◆ Task requirements ◆
For the data that follows, return each line unchanged and drop the pictures.

◆ Information shown ◆
* * * * * * *
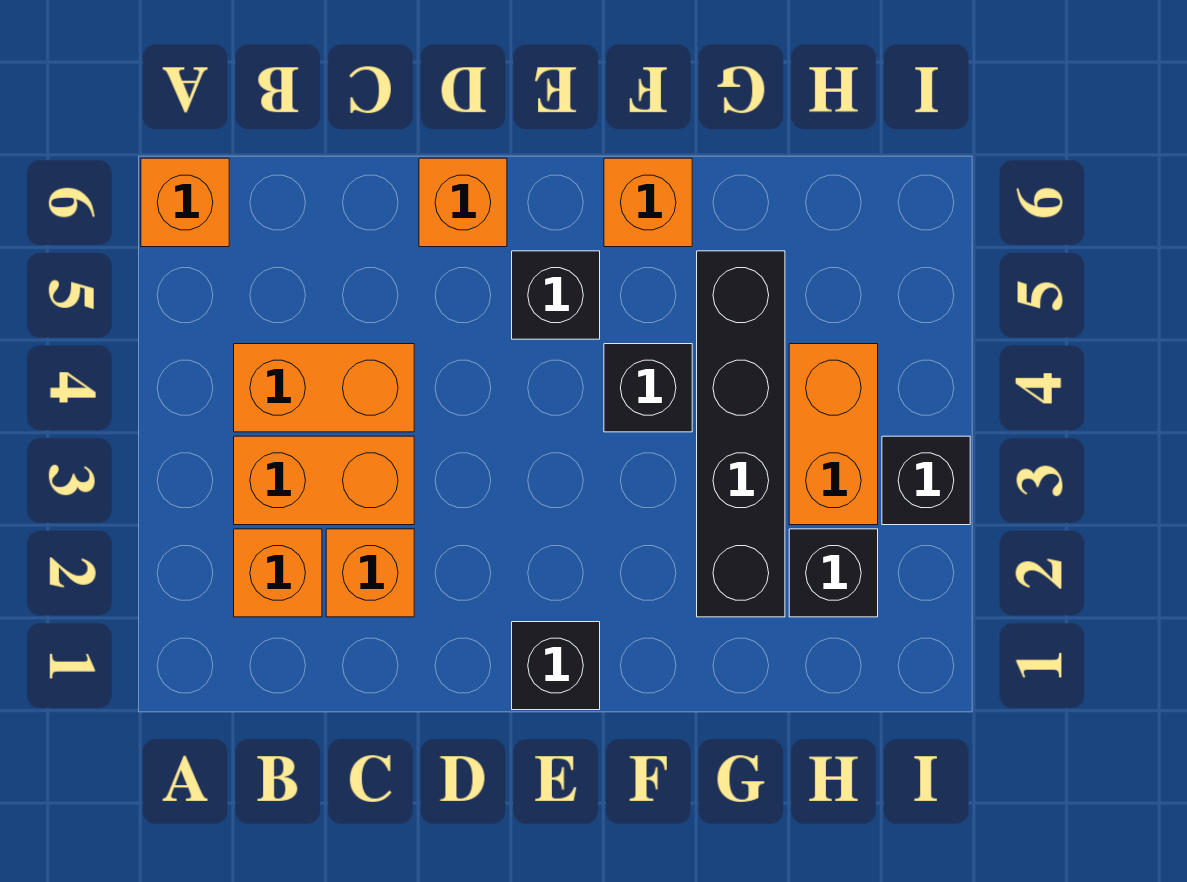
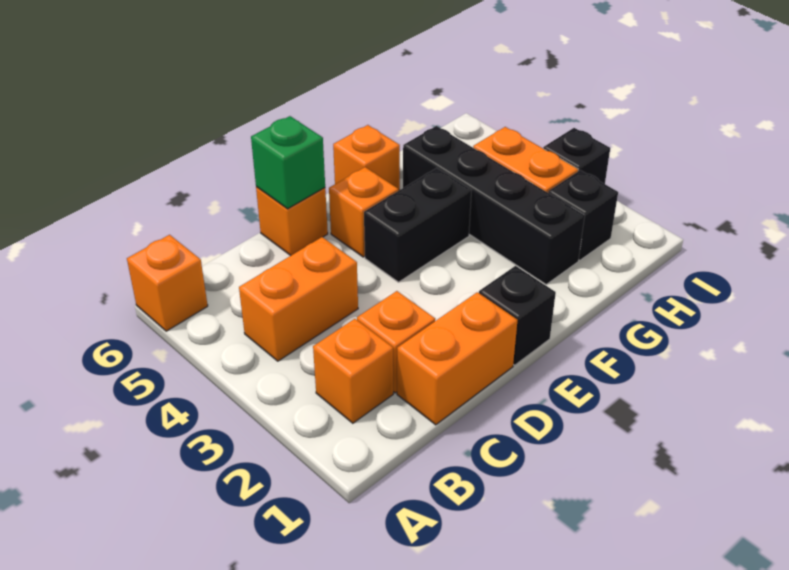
orange brick B3:C3 level 1 -> orange brick C1:D1 level 1
none -> green brick D6 level 2
black brick E5 level 1 -> orange brick E5 level 1
black brick F4 level 1 -> black brick E4:F4 level 1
* * * * * * *
◆ Exercise solution ◆
orange brick B3:C3 level 1 -> orange brick C1:D1 level 1
none -> green brick D6 level 2
black brick E5 level 1 -> orange brick E5 level 1
black brick F4 level 1 -> black brick E4:F4 level 1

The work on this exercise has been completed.